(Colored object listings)
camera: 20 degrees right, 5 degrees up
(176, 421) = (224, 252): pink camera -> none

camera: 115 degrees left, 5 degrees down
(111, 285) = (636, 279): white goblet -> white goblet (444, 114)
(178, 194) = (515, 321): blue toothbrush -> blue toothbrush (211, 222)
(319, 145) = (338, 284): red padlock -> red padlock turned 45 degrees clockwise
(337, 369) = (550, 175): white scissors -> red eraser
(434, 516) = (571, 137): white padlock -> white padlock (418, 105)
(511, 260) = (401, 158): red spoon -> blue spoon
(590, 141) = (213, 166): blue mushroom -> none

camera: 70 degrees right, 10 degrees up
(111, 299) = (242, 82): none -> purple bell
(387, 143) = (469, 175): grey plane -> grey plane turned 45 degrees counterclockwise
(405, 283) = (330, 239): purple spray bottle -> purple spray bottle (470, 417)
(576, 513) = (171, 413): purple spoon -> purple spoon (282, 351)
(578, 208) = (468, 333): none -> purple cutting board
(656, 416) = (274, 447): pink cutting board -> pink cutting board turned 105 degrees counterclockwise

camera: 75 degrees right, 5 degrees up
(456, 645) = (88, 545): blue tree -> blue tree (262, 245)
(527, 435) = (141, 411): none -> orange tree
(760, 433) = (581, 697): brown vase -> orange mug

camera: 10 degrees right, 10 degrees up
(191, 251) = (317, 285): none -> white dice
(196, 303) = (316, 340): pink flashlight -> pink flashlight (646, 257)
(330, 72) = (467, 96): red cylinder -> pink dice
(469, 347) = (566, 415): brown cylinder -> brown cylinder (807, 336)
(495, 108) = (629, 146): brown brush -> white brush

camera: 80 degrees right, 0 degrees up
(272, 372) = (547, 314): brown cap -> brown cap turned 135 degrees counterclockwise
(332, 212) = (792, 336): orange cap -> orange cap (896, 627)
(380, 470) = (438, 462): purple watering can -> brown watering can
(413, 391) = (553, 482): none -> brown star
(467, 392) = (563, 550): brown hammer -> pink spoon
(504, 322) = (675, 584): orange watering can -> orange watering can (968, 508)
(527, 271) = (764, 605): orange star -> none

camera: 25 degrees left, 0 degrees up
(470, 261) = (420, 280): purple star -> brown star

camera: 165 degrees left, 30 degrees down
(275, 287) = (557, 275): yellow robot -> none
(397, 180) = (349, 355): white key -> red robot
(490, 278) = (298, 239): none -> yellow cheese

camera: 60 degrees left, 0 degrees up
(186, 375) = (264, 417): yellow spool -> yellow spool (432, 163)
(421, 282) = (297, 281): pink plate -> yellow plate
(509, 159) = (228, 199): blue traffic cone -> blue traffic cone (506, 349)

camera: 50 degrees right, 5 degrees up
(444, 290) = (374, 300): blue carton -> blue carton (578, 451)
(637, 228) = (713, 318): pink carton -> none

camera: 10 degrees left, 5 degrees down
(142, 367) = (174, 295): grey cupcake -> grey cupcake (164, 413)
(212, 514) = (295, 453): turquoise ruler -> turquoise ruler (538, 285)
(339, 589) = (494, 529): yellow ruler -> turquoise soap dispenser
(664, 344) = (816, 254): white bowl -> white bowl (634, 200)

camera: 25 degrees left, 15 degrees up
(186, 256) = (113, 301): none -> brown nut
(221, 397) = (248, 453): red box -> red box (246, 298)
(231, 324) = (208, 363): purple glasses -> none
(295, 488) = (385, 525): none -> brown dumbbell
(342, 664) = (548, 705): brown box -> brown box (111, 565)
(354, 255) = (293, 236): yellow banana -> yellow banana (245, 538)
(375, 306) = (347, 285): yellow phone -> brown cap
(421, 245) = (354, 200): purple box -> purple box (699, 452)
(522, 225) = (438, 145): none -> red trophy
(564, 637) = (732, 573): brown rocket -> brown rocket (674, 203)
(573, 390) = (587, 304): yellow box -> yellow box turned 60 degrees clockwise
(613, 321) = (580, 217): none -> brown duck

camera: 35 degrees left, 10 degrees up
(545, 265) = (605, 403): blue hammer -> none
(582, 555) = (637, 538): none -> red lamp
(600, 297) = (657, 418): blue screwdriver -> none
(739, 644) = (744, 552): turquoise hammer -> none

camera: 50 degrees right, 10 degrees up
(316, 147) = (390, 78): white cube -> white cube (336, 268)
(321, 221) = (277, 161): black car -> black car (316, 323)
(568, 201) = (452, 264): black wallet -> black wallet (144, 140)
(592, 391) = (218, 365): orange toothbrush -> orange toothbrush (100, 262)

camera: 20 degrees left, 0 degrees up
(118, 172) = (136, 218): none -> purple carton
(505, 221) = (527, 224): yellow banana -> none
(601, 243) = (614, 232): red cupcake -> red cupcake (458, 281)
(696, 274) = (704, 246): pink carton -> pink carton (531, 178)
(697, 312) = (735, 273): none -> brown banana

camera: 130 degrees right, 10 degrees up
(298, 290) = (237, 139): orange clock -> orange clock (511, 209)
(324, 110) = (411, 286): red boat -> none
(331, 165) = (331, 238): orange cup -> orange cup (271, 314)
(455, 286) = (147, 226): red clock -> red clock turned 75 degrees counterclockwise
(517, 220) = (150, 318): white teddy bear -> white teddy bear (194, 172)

PROBLEM TO WORK ON -> Nothing but the lines from the top of the records down to the line with "camera: 10 degrees right, 10 degrees up" belongs in the answer; repeat them exactly.

RESPONSE BOX ->
camera: 20 degrees right, 5 degrees up
(176, 421) = (224, 252): pink camera -> none

camera: 115 degrees left, 5 degrees down
(111, 285) = (636, 279): white goblet -> white goblet (444, 114)
(178, 194) = (515, 321): blue toothbrush -> blue toothbrush (211, 222)
(319, 145) = (338, 284): red padlock -> red padlock turned 45 degrees clockwise
(337, 369) = (550, 175): white scissors -> red eraser
(434, 516) = (571, 137): white padlock -> white padlock (418, 105)
(511, 260) = (401, 158): red spoon -> blue spoon
(590, 141) = (213, 166): blue mushroom -> none

camera: 70 degrees right, 10 degrees up
(111, 299) = (242, 82): none -> purple bell
(387, 143) = (469, 175): grey plane -> grey plane turned 45 degrees counterclockwise
(405, 283) = (330, 239): purple spray bottle -> purple spray bottle (470, 417)
(576, 513) = (171, 413): purple spoon -> purple spoon (282, 351)
(578, 208) = (468, 333): none -> purple cutting board
(656, 416) = (274, 447): pink cutting board -> pink cutting board turned 105 degrees counterclockwise

camera: 75 degrees right, 5 degrees up
(456, 645) = (88, 545): blue tree -> blue tree (262, 245)
(527, 435) = (141, 411): none -> orange tree
(760, 433) = (581, 697): brown vase -> orange mug

camera: 10 degrees right, 10 degrees up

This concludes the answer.